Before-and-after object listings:

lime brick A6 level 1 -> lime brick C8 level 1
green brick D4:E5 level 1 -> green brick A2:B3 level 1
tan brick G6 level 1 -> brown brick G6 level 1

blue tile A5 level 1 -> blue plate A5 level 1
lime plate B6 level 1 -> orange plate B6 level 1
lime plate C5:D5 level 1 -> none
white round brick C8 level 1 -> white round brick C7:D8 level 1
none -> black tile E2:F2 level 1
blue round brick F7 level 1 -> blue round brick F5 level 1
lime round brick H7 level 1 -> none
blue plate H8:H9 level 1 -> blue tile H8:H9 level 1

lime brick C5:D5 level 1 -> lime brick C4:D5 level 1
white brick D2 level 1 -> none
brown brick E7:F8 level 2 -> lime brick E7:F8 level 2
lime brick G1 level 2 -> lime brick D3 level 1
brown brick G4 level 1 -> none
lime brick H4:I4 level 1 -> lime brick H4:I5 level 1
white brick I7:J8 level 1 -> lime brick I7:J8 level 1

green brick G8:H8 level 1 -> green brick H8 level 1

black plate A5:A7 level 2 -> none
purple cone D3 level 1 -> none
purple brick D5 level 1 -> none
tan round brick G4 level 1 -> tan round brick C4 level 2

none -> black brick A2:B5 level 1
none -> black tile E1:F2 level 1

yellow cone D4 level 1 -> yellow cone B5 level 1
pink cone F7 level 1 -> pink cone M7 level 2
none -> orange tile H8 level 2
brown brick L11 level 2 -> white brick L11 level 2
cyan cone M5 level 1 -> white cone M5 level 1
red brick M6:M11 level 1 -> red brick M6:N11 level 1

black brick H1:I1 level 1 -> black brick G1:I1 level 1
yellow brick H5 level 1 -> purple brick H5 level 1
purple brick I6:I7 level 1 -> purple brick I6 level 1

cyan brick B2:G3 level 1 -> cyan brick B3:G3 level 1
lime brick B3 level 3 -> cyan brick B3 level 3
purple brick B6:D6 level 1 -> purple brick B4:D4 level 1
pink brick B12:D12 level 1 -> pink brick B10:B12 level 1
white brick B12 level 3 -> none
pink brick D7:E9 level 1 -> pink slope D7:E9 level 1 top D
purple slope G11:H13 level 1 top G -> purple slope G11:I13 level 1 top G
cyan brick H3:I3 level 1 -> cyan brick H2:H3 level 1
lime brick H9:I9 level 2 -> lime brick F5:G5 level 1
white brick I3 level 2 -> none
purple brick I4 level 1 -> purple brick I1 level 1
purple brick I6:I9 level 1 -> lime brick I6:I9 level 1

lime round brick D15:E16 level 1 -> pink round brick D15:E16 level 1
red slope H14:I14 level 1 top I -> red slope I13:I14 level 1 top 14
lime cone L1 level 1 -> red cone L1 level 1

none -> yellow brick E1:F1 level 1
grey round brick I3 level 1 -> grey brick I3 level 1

* **Work task**
Every line above should be printed again exactly as it stands.

* **Finished exercise**
lime brick A6 level 1 -> lime brick C8 level 1
green brick D4:E5 level 1 -> green brick A2:B3 level 1
tan brick G6 level 1 -> brown brick G6 level 1

blue tile A5 level 1 -> blue plate A5 level 1
lime plate B6 level 1 -> orange plate B6 level 1
lime plate C5:D5 level 1 -> none
white round brick C8 level 1 -> white round brick C7:D8 level 1
none -> black tile E2:F2 level 1
blue round brick F7 level 1 -> blue round brick F5 level 1
lime round brick H7 level 1 -> none
blue plate H8:H9 level 1 -> blue tile H8:H9 level 1

lime brick C5:D5 level 1 -> lime brick C4:D5 level 1
white brick D2 level 1 -> none
brown brick E7:F8 level 2 -> lime brick E7:F8 level 2
lime brick G1 level 2 -> lime brick D3 level 1
brown brick G4 level 1 -> none
lime brick H4:I4 level 1 -> lime brick H4:I5 level 1
white brick I7:J8 level 1 -> lime brick I7:J8 level 1

green brick G8:H8 level 1 -> green brick H8 level 1

black plate A5:A7 level 2 -> none
purple cone D3 level 1 -> none
purple brick D5 level 1 -> none
tan round brick G4 level 1 -> tan round brick C4 level 2

none -> black brick A2:B5 level 1
none -> black tile E1:F2 level 1

yellow cone D4 level 1 -> yellow cone B5 level 1
pink cone F7 level 1 -> pink cone M7 level 2
none -> orange tile H8 level 2
brown brick L11 level 2 -> white brick L11 level 2
cyan cone M5 level 1 -> white cone M5 level 1
red brick M6:M11 level 1 -> red brick M6:N11 level 1

black brick H1:I1 level 1 -> black brick G1:I1 level 1
yellow brick H5 level 1 -> purple brick H5 level 1
purple brick I6:I7 level 1 -> purple brick I6 level 1

cyan brick B2:G3 level 1 -> cyan brick B3:G3 level 1
lime brick B3 level 3 -> cyan brick B3 level 3
purple brick B6:D6 level 1 -> purple brick B4:D4 level 1
pink brick B12:D12 level 1 -> pink brick B10:B12 level 1
white brick B12 level 3 -> none
pink brick D7:E9 level 1 -> pink slope D7:E9 level 1 top D
purple slope G11:H13 level 1 top G -> purple slope G11:I13 level 1 top G
cyan brick H3:I3 level 1 -> cyan brick H2:H3 level 1
lime brick H9:I9 level 2 -> lime brick F5:G5 level 1
white brick I3 level 2 -> none
purple brick I4 level 1 -> purple brick I1 level 1
purple brick I6:I9 level 1 -> lime brick I6:I9 level 1

lime round brick D15:E16 level 1 -> pink round brick D15:E16 level 1
red slope H14:I14 level 1 top I -> red slope I13:I14 level 1 top 14
lime cone L1 level 1 -> red cone L1 level 1

none -> yellow brick E1:F1 level 1
grey round brick I3 level 1 -> grey brick I3 level 1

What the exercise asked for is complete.